RECORD SET -
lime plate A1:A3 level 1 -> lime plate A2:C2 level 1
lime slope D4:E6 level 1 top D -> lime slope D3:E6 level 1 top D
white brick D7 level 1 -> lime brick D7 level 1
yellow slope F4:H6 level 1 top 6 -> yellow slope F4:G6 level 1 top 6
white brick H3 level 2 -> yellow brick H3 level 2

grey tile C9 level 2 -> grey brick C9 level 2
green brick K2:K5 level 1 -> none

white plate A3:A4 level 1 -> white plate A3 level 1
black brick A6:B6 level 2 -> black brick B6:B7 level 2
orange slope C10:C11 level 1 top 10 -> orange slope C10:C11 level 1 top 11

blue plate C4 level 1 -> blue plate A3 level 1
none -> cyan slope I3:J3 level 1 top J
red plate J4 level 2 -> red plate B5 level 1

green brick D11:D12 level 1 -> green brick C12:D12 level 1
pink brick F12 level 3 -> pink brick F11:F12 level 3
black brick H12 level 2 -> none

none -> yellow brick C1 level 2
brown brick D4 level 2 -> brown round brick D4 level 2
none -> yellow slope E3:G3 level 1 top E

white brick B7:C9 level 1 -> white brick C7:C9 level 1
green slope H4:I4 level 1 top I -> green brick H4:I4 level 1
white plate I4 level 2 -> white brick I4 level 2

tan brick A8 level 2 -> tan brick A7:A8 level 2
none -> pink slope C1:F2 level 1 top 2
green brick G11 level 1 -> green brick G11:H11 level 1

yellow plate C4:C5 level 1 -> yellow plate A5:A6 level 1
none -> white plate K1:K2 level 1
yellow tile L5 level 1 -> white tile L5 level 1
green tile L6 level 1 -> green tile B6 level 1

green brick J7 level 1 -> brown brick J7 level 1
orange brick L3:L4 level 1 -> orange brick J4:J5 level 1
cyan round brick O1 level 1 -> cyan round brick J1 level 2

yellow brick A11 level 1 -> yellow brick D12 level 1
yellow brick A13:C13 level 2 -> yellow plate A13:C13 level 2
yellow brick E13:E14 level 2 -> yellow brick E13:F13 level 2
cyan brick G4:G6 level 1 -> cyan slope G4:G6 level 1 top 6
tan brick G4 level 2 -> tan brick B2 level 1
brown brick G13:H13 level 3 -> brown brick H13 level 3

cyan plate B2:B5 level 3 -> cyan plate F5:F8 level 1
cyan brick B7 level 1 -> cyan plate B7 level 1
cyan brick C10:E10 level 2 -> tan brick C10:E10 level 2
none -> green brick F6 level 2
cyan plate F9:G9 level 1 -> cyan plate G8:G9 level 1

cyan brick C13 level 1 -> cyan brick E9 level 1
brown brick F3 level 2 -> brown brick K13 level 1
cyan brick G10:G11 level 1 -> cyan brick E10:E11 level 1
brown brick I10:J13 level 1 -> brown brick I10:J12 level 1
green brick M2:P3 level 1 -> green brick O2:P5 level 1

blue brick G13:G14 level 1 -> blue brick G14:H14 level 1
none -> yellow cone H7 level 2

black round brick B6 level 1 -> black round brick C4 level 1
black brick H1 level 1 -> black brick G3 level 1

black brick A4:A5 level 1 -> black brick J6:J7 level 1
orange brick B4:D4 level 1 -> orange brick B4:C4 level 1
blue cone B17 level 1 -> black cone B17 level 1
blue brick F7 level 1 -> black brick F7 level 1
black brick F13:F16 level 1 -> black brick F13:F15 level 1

REQUIREMENT -
Lines from the one holding "cyan plate B2:B5" through the last line of the material are to be repeated exactly; no other lines belong in the answer.

TASK SOLUTION -
cyan plate B2:B5 level 3 -> cyan plate F5:F8 level 1
cyan brick B7 level 1 -> cyan plate B7 level 1
cyan brick C10:E10 level 2 -> tan brick C10:E10 level 2
none -> green brick F6 level 2
cyan plate F9:G9 level 1 -> cyan plate G8:G9 level 1

cyan brick C13 level 1 -> cyan brick E9 level 1
brown brick F3 level 2 -> brown brick K13 level 1
cyan brick G10:G11 level 1 -> cyan brick E10:E11 level 1
brown brick I10:J13 level 1 -> brown brick I10:J12 level 1
green brick M2:P3 level 1 -> green brick O2:P5 level 1

blue brick G13:G14 level 1 -> blue brick G14:H14 level 1
none -> yellow cone H7 level 2

black round brick B6 level 1 -> black round brick C4 level 1
black brick H1 level 1 -> black brick G3 level 1

black brick A4:A5 level 1 -> black brick J6:J7 level 1
orange brick B4:D4 level 1 -> orange brick B4:C4 level 1
blue cone B17 level 1 -> black cone B17 level 1
blue brick F7 level 1 -> black brick F7 level 1
black brick F13:F16 level 1 -> black brick F13:F15 level 1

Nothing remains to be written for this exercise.